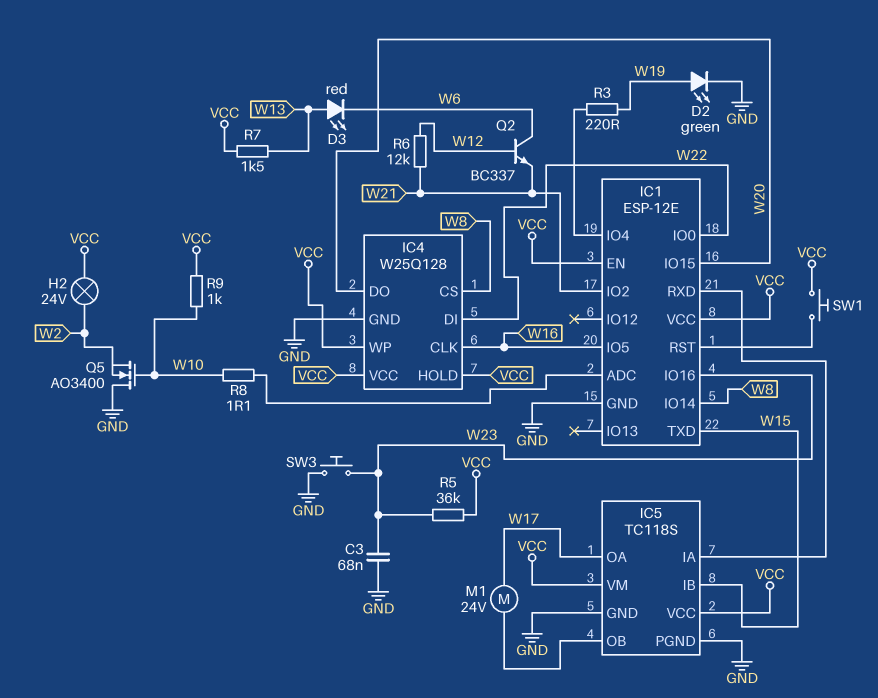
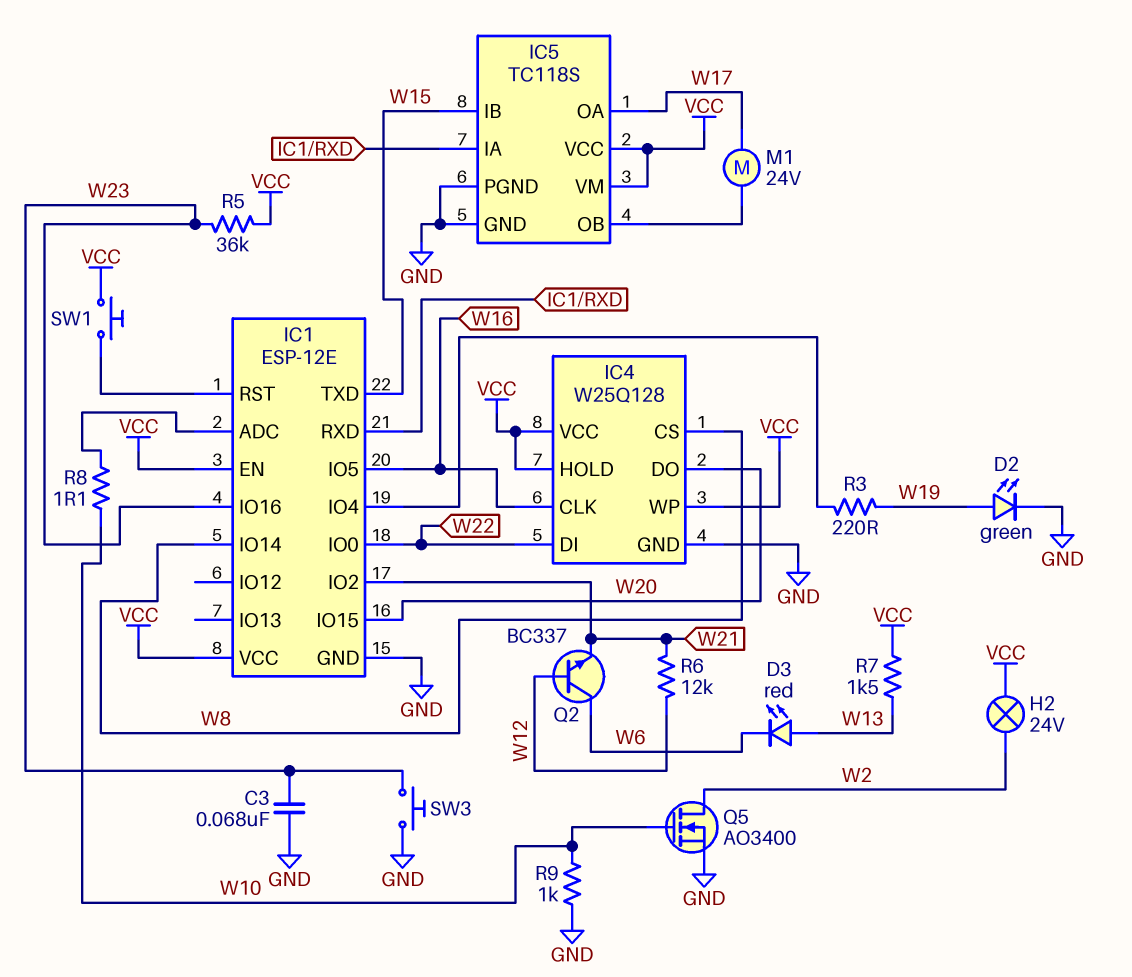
Q5: NMOS AO3400 (G W10, D GND, S W2) -> NMOS AO3400 (G W10, D W2, S GND)
R9: 1k (VCC, W10) -> 1k (GND, W10)

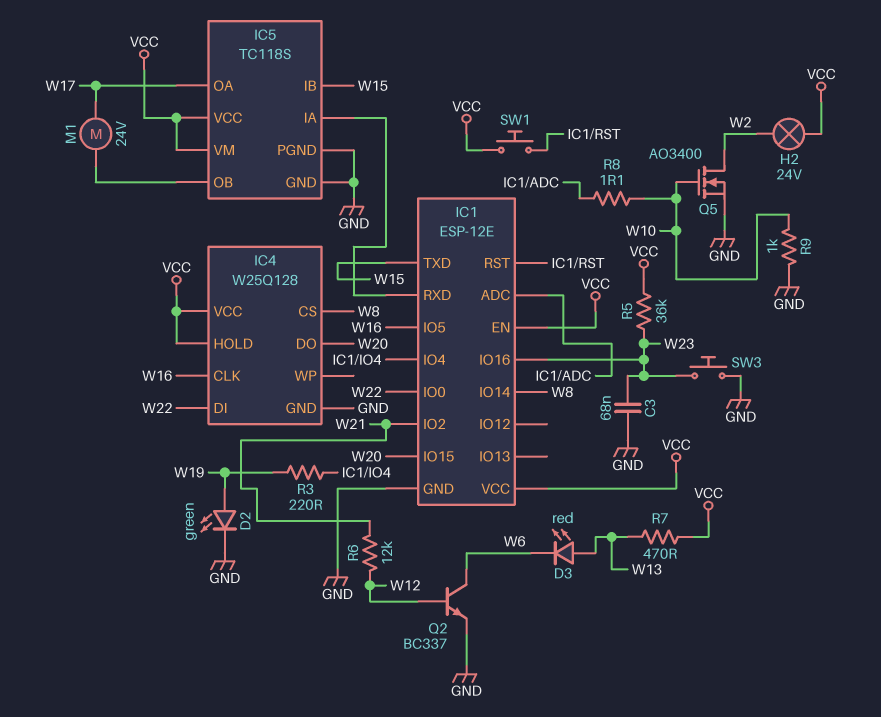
IC4 pin WP: VCC -> none
Q2: NPN BC337 (B W12, C W6, E W21) -> NPN BC337 (B W12, C W6, E GND)
R7: 1.5k (VCC, W13) -> 470 (VCC, W13)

Task prompt: Return the full listing exactly as it appears above, without its pictures.

Solution for this problem:
Q5: NMOS AO3400 (G W10, D GND, S W2) -> NMOS AO3400 (G W10, D W2, S GND)
R9: 1k (VCC, W10) -> 1k (GND, W10)

IC4 pin WP: VCC -> none
Q2: NPN BC337 (B W12, C W6, E W21) -> NPN BC337 (B W12, C W6, E GND)
R7: 1.5k (VCC, W13) -> 470 (VCC, W13)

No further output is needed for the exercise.